(Information given Opens)
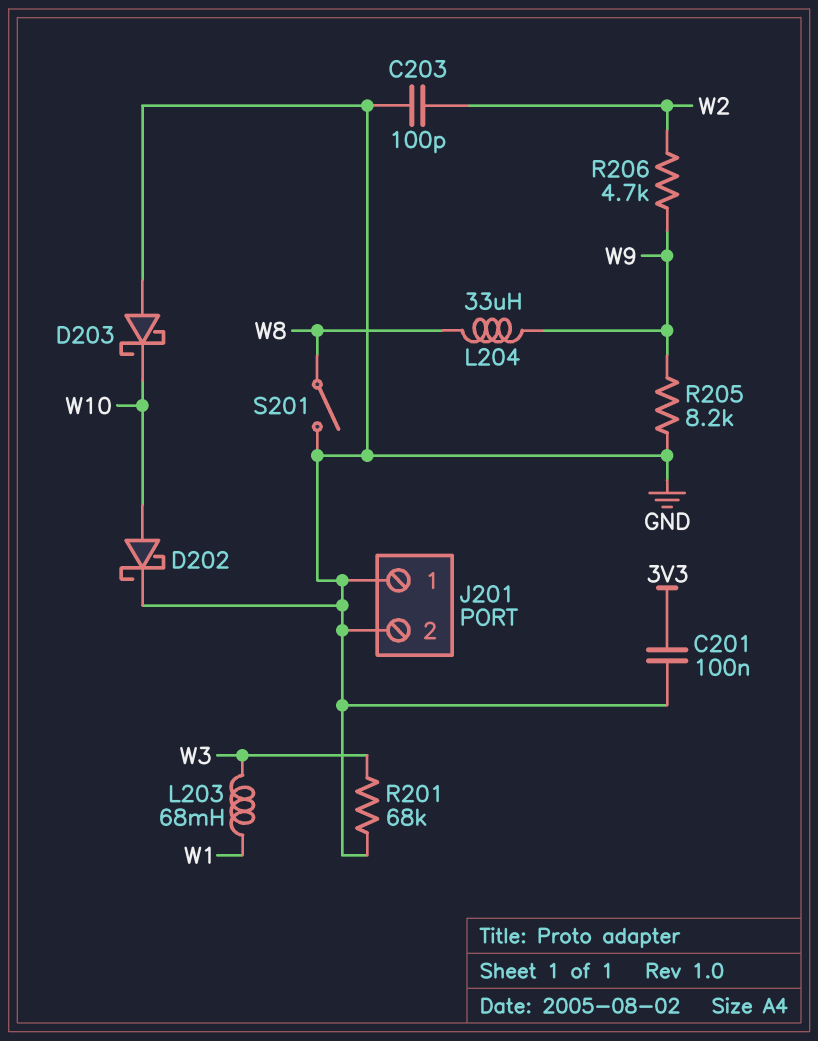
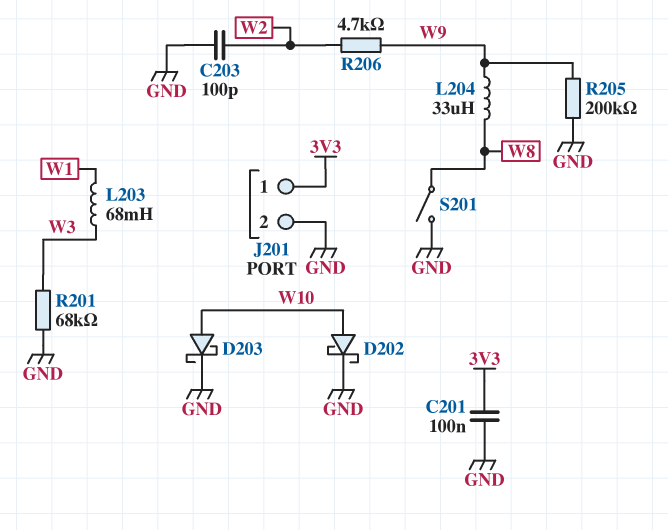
D203: schottky (A GND, K W10) -> schottky (A W10, K GND)
J201 pin 1: GND -> 3V3
R205: 8.2k (GND, W9) -> 200k (GND, W9)

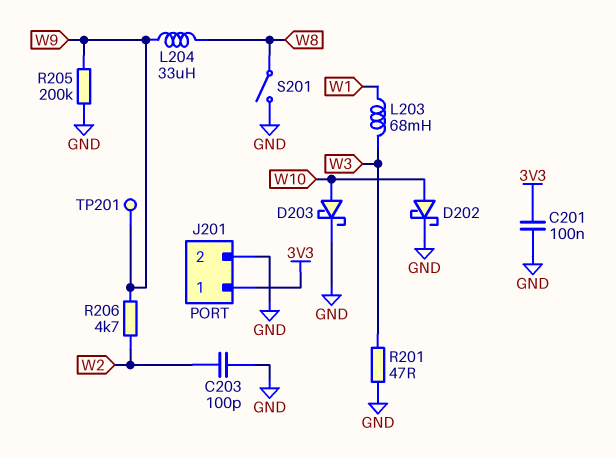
R201: 68k (GND, W3) -> 47 (GND, W3)
TP201: none -> test point (W9)

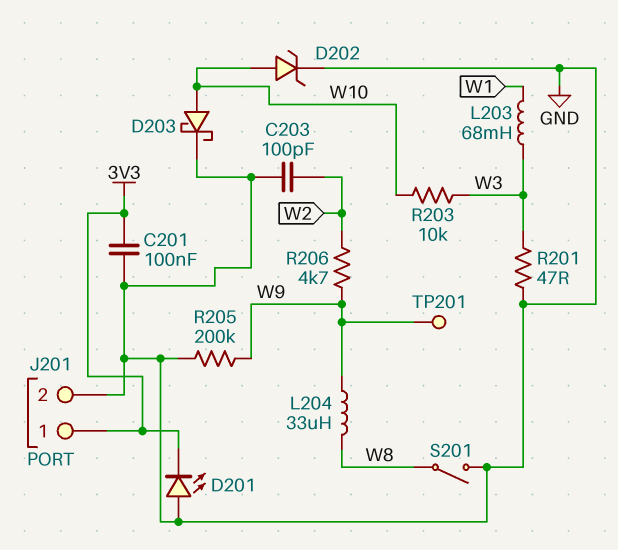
D201: none -> LED (A GND, K 3V3)
D202: schottky (A W10, K GND) -> zener (A W10, K GND)
R203: none -> 10k (W3, W10)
(Information given Closes)
■ **What to work on**
Calculate how many lines of the material include the string "none", and state that number by itself.

■ **Response to the exercise**
3